● **DESCRIPTION OF THE TASK**: Your task is to reproduce exactly the lines that run from the beginning of the data through the line where "R21: 15 (N1, N14) -> 150k (N1, N14)" appears.

● **DATASET CONTENT**:
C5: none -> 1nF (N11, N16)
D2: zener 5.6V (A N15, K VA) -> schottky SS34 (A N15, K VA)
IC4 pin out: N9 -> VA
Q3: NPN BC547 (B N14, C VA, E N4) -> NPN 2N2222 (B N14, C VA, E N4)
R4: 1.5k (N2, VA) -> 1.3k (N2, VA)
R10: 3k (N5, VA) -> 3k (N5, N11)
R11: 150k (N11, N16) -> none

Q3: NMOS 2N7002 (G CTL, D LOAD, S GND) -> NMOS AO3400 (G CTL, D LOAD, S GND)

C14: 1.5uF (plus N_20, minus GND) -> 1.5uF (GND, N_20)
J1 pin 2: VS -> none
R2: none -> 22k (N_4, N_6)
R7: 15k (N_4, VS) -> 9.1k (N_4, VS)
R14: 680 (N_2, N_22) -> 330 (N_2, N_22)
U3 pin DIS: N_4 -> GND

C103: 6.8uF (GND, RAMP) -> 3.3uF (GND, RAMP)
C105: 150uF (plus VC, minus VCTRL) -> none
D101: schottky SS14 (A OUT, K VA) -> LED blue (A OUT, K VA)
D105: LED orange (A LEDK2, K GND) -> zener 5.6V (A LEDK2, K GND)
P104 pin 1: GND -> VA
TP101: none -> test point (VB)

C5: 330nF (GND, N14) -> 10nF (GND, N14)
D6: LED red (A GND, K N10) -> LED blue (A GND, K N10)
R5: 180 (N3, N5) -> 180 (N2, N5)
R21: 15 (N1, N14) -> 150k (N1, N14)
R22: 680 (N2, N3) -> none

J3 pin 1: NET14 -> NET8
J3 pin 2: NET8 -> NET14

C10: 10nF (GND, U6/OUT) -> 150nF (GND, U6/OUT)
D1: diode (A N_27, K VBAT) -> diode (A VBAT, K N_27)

● **WRITTEN ANSWER**:
C5: none -> 1nF (N11, N16)
D2: zener 5.6V (A N15, K VA) -> schottky SS34 (A N15, K VA)
IC4 pin out: N9 -> VA
Q3: NPN BC547 (B N14, C VA, E N4) -> NPN 2N2222 (B N14, C VA, E N4)
R4: 1.5k (N2, VA) -> 1.3k (N2, VA)
R10: 3k (N5, VA) -> 3k (N5, N11)
R11: 150k (N11, N16) -> none

Q3: NMOS 2N7002 (G CTL, D LOAD, S GND) -> NMOS AO3400 (G CTL, D LOAD, S GND)

C14: 1.5uF (plus N_20, minus GND) -> 1.5uF (GND, N_20)
J1 pin 2: VS -> none
R2: none -> 22k (N_4, N_6)
R7: 15k (N_4, VS) -> 9.1k (N_4, VS)
R14: 680 (N_2, N_22) -> 330 (N_2, N_22)
U3 pin DIS: N_4 -> GND

C103: 6.8uF (GND, RAMP) -> 3.3uF (GND, RAMP)
C105: 150uF (plus VC, minus VCTRL) -> none
D101: schottky SS14 (A OUT, K VA) -> LED blue (A OUT, K VA)
D105: LED orange (A LEDK2, K GND) -> zener 5.6V (A LEDK2, K GND)
P104 pin 1: GND -> VA
TP101: none -> test point (VB)

C5: 330nF (GND, N14) -> 10nF (GND, N14)
D6: LED red (A GND, K N10) -> LED blue (A GND, K N10)
R5: 180 (N3, N5) -> 180 (N2, N5)
R21: 15 (N1, N14) -> 150k (N1, N14)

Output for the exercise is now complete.